Are you able to retype all the records below exactly?
[ENTRIES SUPPLIED]
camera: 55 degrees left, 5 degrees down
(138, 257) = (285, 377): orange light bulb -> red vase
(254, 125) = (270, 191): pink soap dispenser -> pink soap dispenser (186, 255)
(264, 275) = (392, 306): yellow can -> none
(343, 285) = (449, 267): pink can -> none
[/ENTRIES SUPPLIED]
ANSWER SECTION =>
camera: 55 degrees left, 5 degrees down
(138, 257) = (285, 377): orange light bulb -> red vase
(254, 125) = (270, 191): pink soap dispenser -> pink soap dispenser (186, 255)
(264, 275) = (392, 306): yellow can -> none
(343, 285) = (449, 267): pink can -> none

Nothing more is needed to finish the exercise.